■ Listed entries:
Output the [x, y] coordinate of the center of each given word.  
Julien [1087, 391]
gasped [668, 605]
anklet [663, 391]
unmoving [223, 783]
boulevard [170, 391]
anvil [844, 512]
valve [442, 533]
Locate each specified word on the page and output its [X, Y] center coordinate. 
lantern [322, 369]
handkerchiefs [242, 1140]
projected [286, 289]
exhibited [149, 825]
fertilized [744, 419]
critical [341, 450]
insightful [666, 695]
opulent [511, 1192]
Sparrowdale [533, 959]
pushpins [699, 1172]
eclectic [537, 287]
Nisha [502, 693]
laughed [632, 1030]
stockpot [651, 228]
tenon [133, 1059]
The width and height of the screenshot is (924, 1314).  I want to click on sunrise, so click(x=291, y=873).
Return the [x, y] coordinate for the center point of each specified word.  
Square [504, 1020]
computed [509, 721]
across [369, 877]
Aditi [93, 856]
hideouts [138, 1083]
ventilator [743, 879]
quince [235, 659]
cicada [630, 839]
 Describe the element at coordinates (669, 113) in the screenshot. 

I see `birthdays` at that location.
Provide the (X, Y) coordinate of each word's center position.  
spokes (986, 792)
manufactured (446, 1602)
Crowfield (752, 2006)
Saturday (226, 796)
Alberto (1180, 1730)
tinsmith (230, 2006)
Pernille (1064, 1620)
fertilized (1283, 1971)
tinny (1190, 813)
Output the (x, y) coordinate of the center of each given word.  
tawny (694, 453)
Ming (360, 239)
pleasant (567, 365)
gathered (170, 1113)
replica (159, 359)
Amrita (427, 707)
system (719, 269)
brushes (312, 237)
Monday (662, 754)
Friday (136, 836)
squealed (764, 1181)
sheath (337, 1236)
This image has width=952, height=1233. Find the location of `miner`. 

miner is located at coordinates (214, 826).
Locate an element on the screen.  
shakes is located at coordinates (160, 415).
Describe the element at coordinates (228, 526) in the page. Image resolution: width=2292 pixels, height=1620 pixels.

■ Objective:
Copy the items above word for word, beginning with the line that contains "Saturday (226, 796)" and continuing through the last line of the items.

■ Full output:
Saturday (226, 796)
Alberto (1180, 1730)
tinsmith (230, 2006)
Pernille (1064, 1620)
fertilized (1283, 1971)
tinny (1190, 813)
Output the (x, y) coordinate of the center of each given word.  
tawny (694, 453)
Ming (360, 239)
pleasant (567, 365)
gathered (170, 1113)
replica (159, 359)
Amrita (427, 707)
system (719, 269)
brushes (312, 237)
Monday (662, 754)
Friday (136, 836)
squealed (764, 1181)
sheath (337, 1236)
This image has width=952, height=1233. Find the location of `miner`. 

miner is located at coordinates (214, 826).
Locate an element on the screen.  
shakes is located at coordinates (160, 415).
Describe the element at coordinates (228, 526) in the page. Image resolution: width=2292 pixels, height=1620 pixels.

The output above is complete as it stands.